-- Data for this exercise follows --

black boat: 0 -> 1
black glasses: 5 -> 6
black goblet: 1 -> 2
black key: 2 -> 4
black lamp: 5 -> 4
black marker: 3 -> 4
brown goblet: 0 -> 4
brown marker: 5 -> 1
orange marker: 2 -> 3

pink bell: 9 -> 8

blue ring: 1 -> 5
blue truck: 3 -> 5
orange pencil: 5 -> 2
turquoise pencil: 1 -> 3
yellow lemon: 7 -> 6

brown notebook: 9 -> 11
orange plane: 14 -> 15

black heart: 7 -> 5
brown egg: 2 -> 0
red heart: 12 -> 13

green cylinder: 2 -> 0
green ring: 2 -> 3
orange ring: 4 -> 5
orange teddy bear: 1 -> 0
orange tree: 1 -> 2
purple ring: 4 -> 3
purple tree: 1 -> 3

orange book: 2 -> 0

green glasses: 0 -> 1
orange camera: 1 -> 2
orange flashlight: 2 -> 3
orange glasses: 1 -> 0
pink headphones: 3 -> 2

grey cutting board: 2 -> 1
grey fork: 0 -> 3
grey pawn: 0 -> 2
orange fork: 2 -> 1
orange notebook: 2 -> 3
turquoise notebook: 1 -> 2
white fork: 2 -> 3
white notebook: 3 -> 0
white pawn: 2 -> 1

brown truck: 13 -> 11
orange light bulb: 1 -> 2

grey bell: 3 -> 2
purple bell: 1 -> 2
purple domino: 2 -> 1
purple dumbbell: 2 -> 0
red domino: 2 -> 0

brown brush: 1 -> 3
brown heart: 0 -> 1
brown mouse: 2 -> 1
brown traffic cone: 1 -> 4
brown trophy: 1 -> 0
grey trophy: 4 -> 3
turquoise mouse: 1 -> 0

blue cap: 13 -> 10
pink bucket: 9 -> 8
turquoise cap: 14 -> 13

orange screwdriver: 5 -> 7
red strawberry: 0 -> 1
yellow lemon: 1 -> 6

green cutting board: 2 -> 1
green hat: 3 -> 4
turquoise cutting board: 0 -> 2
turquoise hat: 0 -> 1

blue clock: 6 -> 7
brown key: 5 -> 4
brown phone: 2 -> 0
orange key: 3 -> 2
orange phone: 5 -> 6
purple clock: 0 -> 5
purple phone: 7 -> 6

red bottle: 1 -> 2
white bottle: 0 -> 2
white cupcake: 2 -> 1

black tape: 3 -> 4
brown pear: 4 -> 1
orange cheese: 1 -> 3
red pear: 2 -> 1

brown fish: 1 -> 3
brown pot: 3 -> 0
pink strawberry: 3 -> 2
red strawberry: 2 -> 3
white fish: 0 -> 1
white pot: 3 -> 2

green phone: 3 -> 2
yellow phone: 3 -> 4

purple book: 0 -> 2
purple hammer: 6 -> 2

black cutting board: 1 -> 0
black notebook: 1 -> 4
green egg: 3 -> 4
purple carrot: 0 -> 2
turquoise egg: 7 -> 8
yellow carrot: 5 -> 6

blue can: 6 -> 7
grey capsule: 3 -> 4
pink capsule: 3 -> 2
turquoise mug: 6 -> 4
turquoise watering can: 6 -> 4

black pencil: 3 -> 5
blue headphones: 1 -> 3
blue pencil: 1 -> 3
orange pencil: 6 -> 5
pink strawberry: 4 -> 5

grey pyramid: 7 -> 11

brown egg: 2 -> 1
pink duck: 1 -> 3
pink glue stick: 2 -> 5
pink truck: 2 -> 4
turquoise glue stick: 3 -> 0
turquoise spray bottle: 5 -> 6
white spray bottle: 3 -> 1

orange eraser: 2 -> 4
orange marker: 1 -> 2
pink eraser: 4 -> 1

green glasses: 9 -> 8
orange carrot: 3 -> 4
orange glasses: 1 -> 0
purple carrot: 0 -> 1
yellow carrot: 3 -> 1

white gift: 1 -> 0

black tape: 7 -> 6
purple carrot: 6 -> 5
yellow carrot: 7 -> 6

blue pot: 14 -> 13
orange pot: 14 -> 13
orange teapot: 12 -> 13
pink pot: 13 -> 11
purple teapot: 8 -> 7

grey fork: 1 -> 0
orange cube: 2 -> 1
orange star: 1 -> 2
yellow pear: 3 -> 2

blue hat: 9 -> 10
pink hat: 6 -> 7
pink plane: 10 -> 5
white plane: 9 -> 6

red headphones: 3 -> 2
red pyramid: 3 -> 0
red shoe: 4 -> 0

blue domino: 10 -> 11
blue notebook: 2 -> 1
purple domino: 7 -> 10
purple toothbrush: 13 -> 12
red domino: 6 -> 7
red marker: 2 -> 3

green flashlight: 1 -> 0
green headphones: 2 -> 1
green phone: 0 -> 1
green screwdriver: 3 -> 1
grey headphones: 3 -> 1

-- Data for this exercise concluded --

Look above for the line holding "white spray bottle: 3 -> 1". Print it and every line after it, exactly, through the line holding "blue pot: 14 -> 13".

white spray bottle: 3 -> 1

orange eraser: 2 -> 4
orange marker: 1 -> 2
pink eraser: 4 -> 1

green glasses: 9 -> 8
orange carrot: 3 -> 4
orange glasses: 1 -> 0
purple carrot: 0 -> 1
yellow carrot: 3 -> 1

white gift: 1 -> 0

black tape: 7 -> 6
purple carrot: 6 -> 5
yellow carrot: 7 -> 6

blue pot: 14 -> 13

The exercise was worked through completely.